>>>>
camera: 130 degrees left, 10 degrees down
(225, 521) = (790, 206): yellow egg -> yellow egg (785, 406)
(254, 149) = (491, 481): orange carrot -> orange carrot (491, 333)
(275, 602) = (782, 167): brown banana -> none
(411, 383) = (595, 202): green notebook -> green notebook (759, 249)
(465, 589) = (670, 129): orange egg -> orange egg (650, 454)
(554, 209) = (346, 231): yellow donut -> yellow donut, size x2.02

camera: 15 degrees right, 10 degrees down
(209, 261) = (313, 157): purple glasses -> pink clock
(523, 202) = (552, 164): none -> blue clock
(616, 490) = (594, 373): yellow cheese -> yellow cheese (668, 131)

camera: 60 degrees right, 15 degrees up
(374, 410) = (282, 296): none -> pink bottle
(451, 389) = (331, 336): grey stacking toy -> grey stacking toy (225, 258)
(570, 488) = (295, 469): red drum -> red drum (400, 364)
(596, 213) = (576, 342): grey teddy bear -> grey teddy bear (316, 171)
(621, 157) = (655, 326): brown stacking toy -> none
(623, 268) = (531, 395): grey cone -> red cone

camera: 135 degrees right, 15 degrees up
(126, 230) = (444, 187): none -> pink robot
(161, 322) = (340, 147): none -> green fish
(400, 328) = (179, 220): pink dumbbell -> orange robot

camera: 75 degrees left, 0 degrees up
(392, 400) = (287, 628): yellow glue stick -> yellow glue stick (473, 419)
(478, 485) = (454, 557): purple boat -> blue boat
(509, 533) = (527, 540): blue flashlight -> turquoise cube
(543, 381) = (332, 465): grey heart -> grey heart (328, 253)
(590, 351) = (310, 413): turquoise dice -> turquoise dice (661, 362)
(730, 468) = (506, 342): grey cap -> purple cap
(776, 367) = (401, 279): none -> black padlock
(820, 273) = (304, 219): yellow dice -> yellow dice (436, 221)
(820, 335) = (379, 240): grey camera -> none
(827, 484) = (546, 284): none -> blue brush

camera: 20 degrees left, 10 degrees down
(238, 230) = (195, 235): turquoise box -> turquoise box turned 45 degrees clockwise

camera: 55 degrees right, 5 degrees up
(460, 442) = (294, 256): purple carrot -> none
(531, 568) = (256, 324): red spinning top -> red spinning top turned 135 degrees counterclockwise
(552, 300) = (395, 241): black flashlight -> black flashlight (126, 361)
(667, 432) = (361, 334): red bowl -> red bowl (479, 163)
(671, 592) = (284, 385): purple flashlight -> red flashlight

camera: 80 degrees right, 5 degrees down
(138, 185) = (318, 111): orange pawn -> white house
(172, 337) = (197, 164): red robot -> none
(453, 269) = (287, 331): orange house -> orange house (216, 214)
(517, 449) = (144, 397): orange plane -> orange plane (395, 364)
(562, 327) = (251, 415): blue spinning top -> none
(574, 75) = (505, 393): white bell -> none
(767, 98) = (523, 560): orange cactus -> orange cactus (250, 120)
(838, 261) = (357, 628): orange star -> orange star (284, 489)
<<<<
• [ABOUT THIS TASK]
Search the entries for the word "orange" and show every line that has it.

• [ANSWER BOX]
(254, 149) = (491, 481): orange carrot -> orange carrot (491, 333)
(465, 589) = (670, 129): orange egg -> orange egg (650, 454)
(400, 328) = (179, 220): pink dumbbell -> orange robot
(138, 185) = (318, 111): orange pawn -> white house
(453, 269) = (287, 331): orange house -> orange house (216, 214)
(517, 449) = (144, 397): orange plane -> orange plane (395, 364)
(767, 98) = (523, 560): orange cactus -> orange cactus (250, 120)
(838, 261) = (357, 628): orange star -> orange star (284, 489)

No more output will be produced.